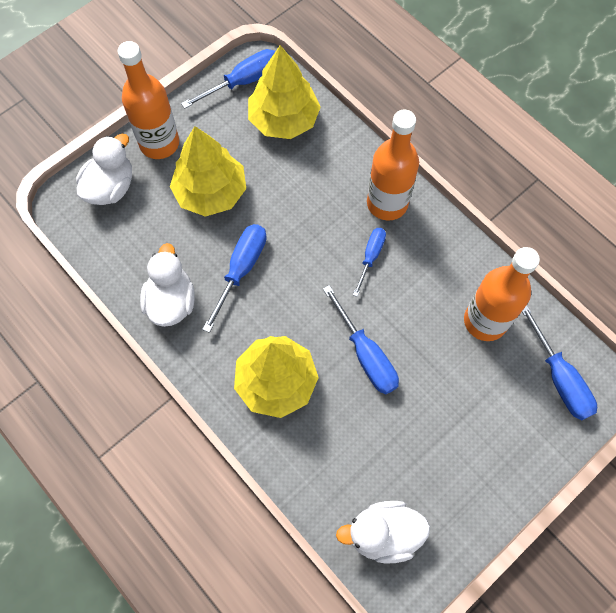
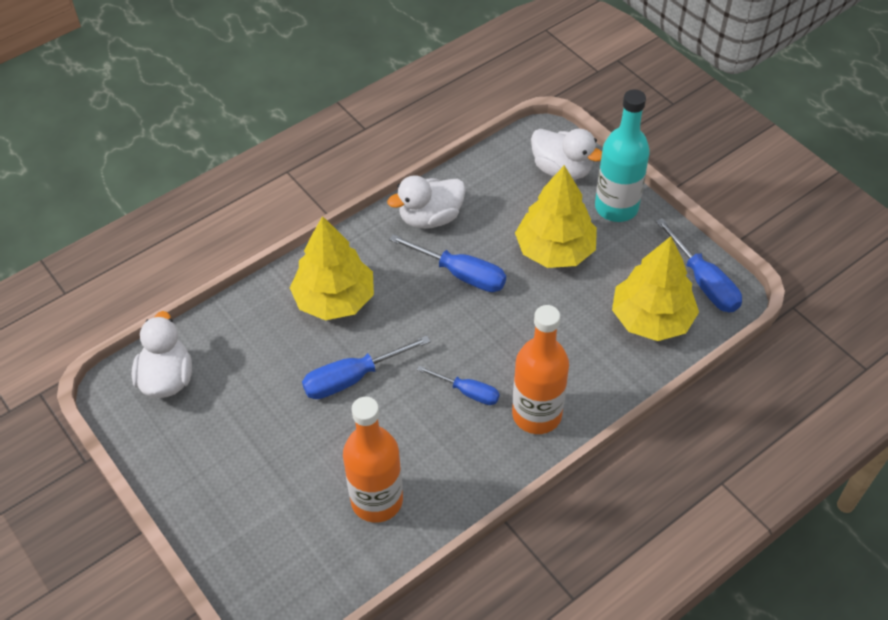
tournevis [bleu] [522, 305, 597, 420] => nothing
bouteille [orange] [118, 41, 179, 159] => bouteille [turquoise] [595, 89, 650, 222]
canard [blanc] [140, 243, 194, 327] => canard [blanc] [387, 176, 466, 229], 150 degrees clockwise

= = = =

ABOUT THIS TASK: Transcribe all the data word for word; the images stay out.

WRITTEN SOLUTION:
tournevis [bleu] [522, 305, 597, 420] => nothing
bouteille [orange] [118, 41, 179, 159] => bouteille [turquoise] [595, 89, 650, 222]
canard [blanc] [140, 243, 194, 327] => canard [blanc] [387, 176, 466, 229], 150 degrees clockwise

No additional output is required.